··· SOURCE RECORDS ···

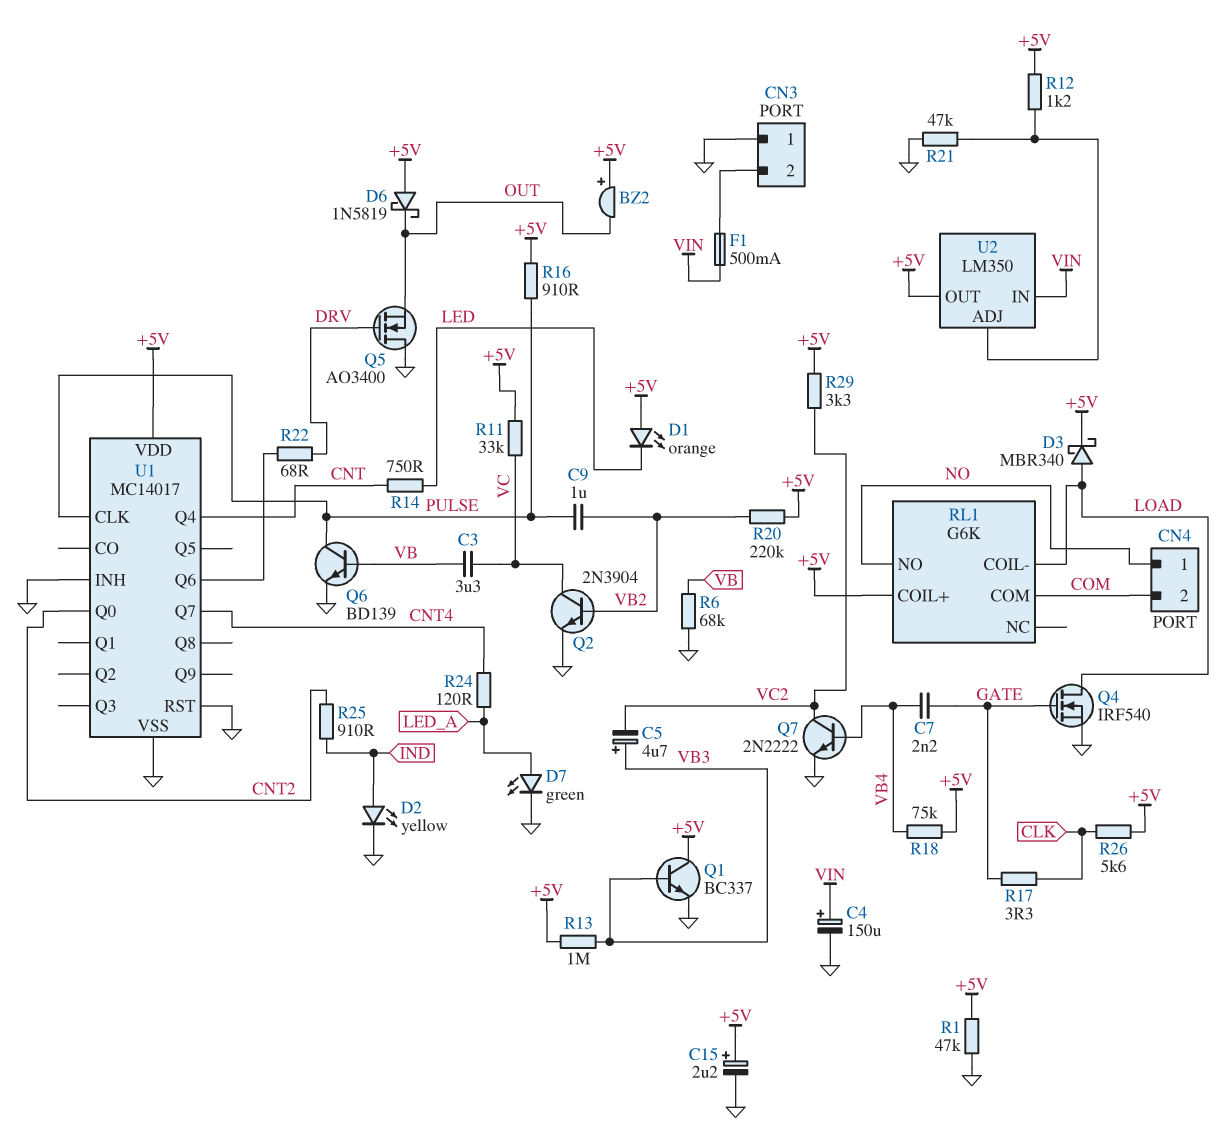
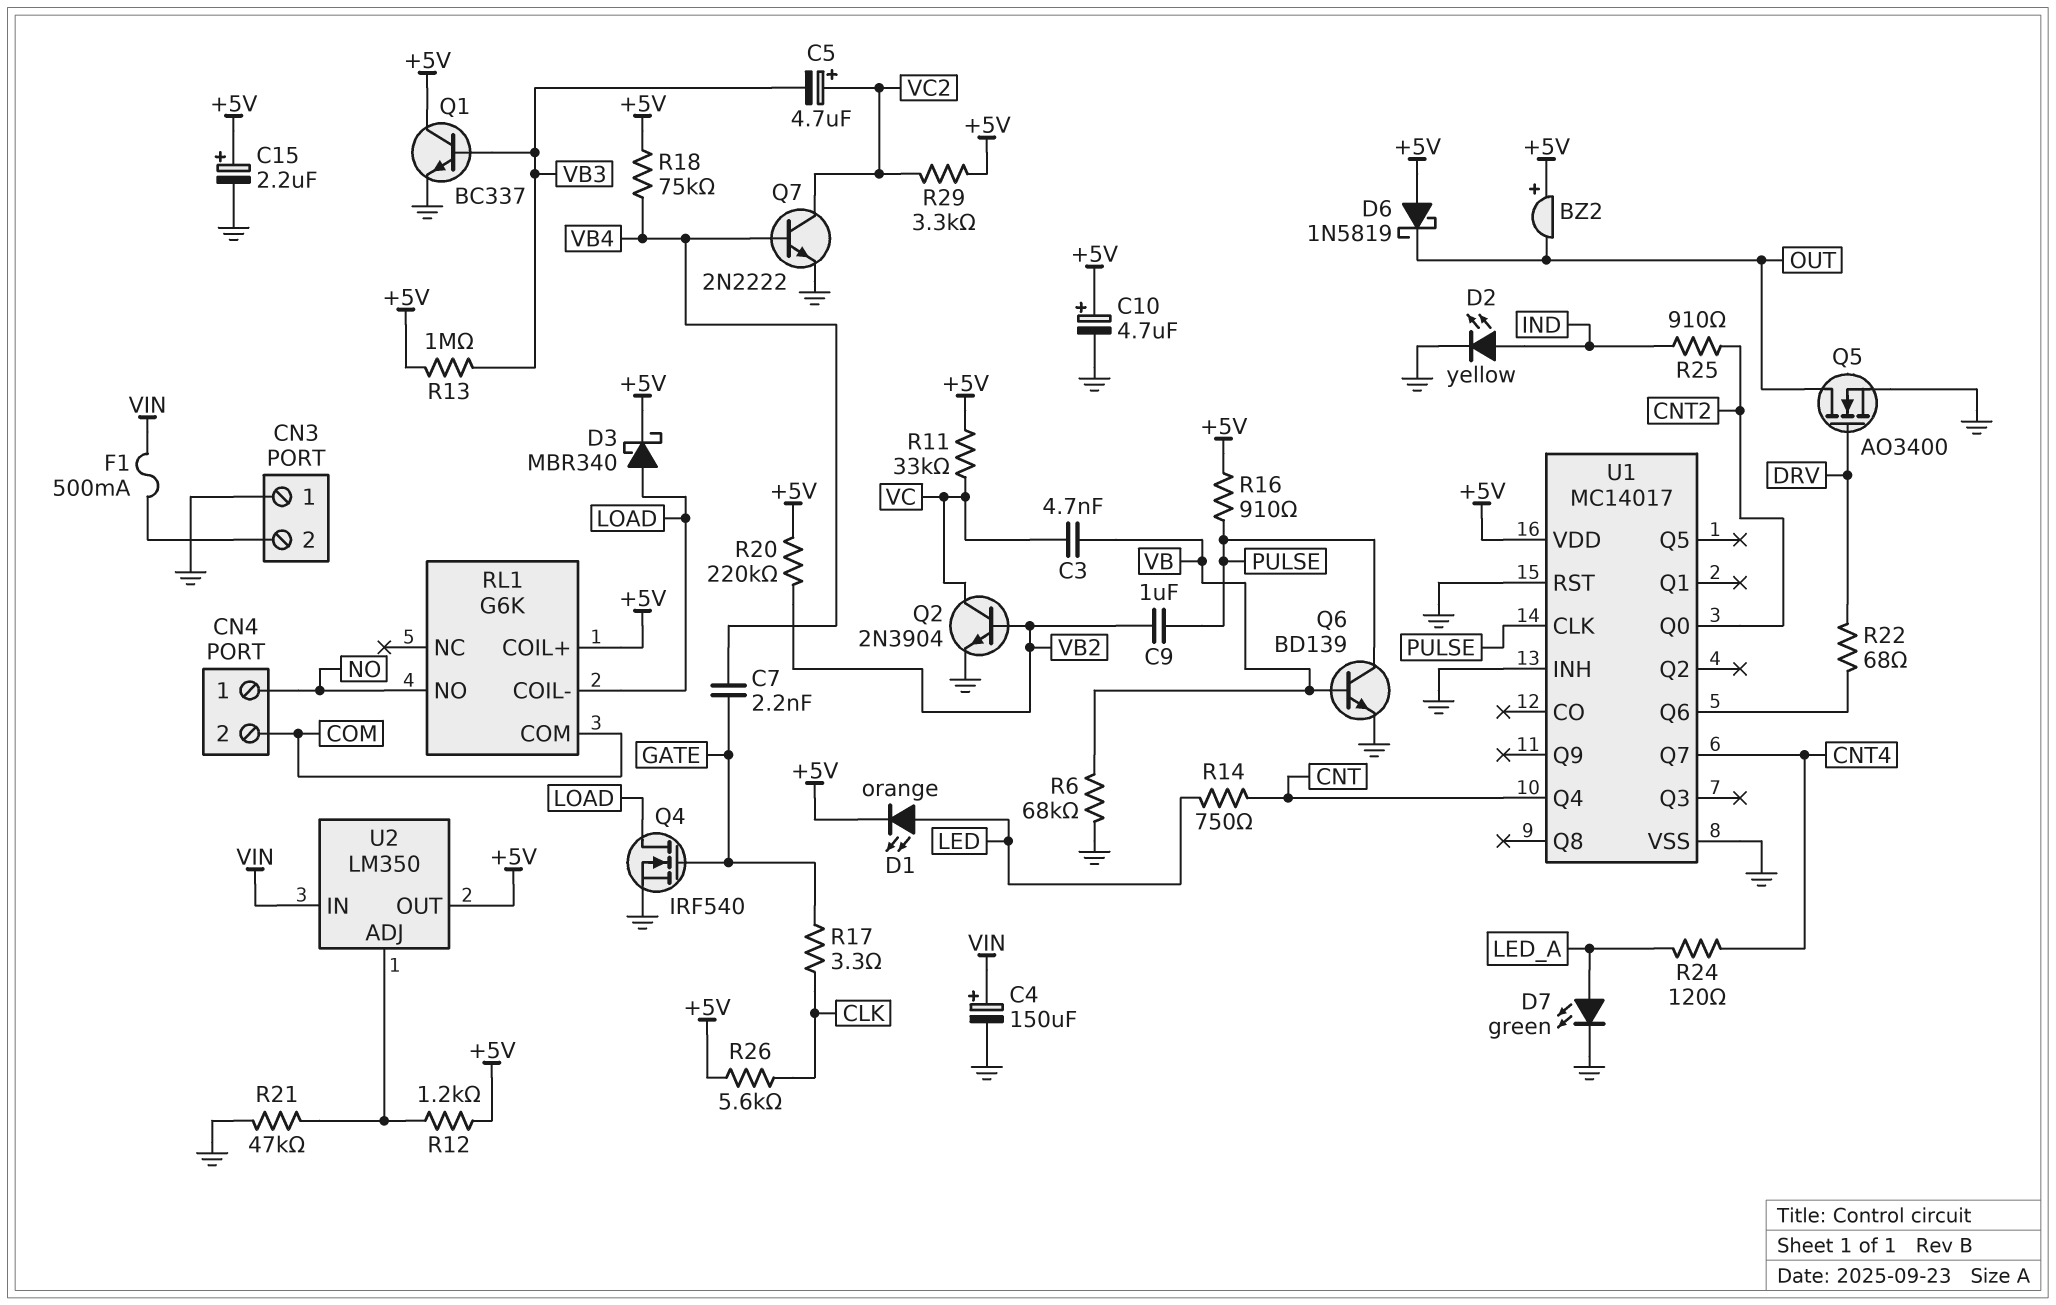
C3: 3.3uF (VB, VC) -> 4.7nF (VB, VC)
C5: 4.7uF (plus VB3, minus VC2) -> 4.7uF (plus VC2, minus VB3)
C10: none -> 4.7uF (plus +5V, minus GND)
D1: LED orange (A +5V, K LED) -> LED orange (A LED, K +5V)
Q5: NMOS AO3400 (G DRV, D GND, S OUT) -> NMOS AO3400 (G DRV, D OUT, S GND)
R1: 47k (+5V, GND) -> none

···

◆ **WHAT YOU HAVE TO DO**: With the pictures left out, return all the material above exactly.

◆ **RESPONSE TO THIS EXERCISE**:
C3: 3.3uF (VB, VC) -> 4.7nF (VB, VC)
C5: 4.7uF (plus VB3, minus VC2) -> 4.7uF (plus VC2, minus VB3)
C10: none -> 4.7uF (plus +5V, minus GND)
D1: LED orange (A +5V, K LED) -> LED orange (A LED, K +5V)
Q5: NMOS AO3400 (G DRV, D GND, S OUT) -> NMOS AO3400 (G DRV, D OUT, S GND)
R1: 47k (+5V, GND) -> none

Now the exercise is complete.